- [Listed entries]:
################

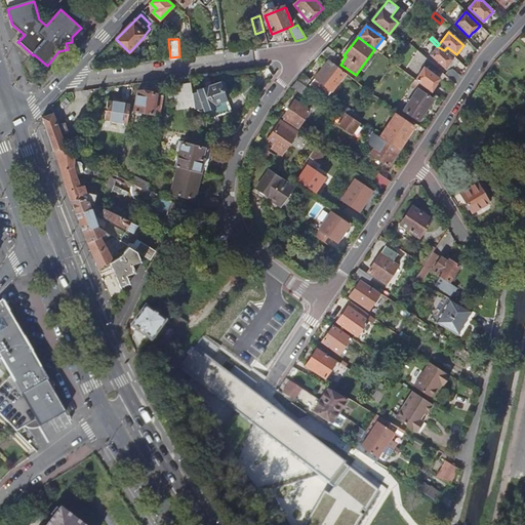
[(452,59),(454,57),(456,54),(447,47),(444,50),(437,46),(430,55),(446,70),(453,59),(452,59)]
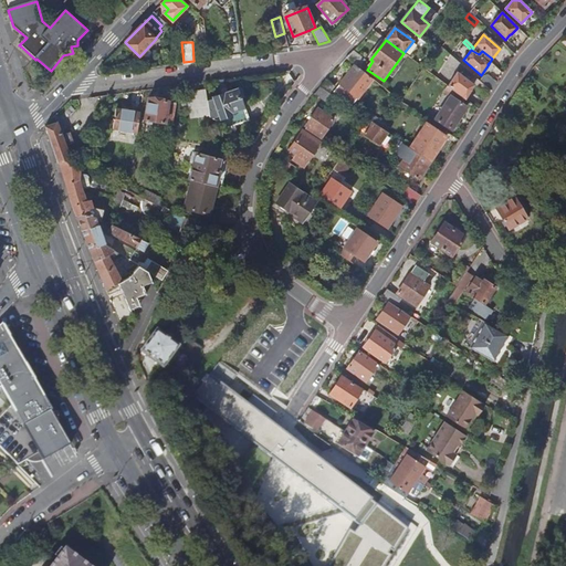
[(365,60),(354,51),(347,58),(346,59),(355,65),(359,69),(365,60)]
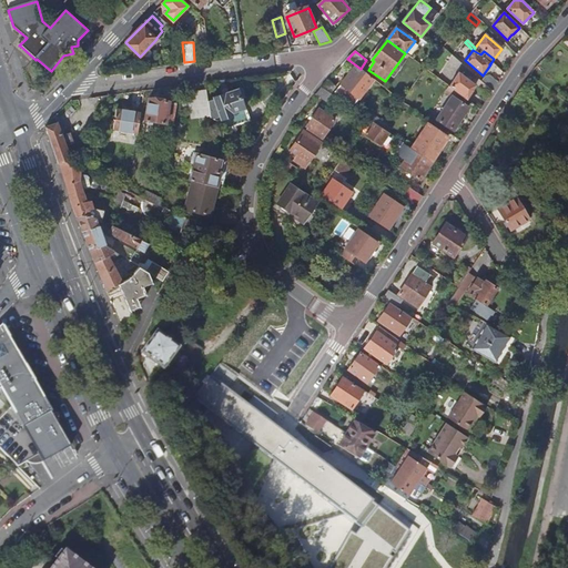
[(354,105),(374,80),(361,69),(356,66),(336,92),(354,105)]
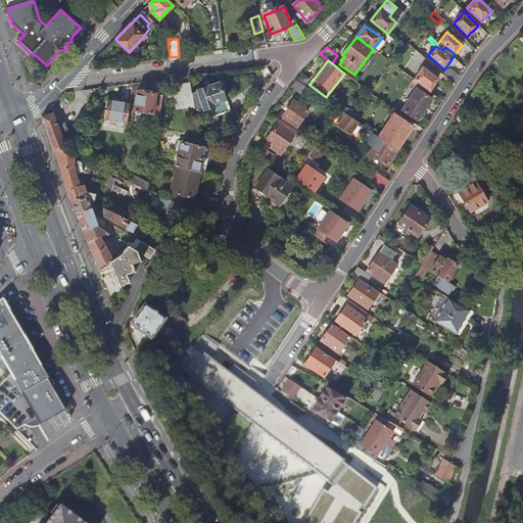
[(434,76),(428,72),(422,67),(415,81),(424,88),(431,93),(436,85),(435,84),(438,79),(434,76)]
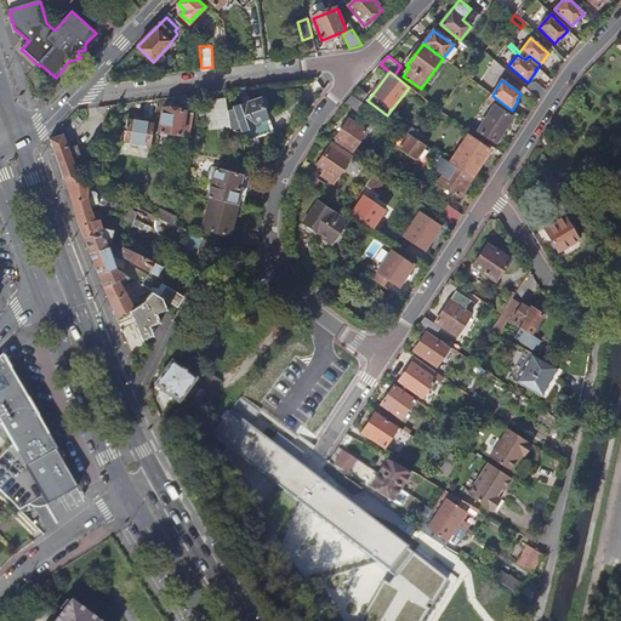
[(529,86),(527,90),(539,101),(539,100),(545,91),(536,85),(529,86)]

################

- [Work instruction]: Exactly as they stand, write the lines from the one holding "[(365,60),(354,51),(347,58),(346,59),(355,65),(359,69),(365,60)]" to the end of the material, both ends included. Do not copy the pictures.

- [Solution]:
[(365,60),(354,51),(347,58),(346,59),(355,65),(359,69),(365,60)]
[(354,105),(374,80),(361,69),(356,66),(336,92),(354,105)]
[(434,76),(428,72),(422,67),(415,81),(424,88),(431,93),(436,85),(435,84),(438,79),(434,76)]
[(529,86),(527,90),(539,101),(539,100),(545,91),(536,85),(529,86)]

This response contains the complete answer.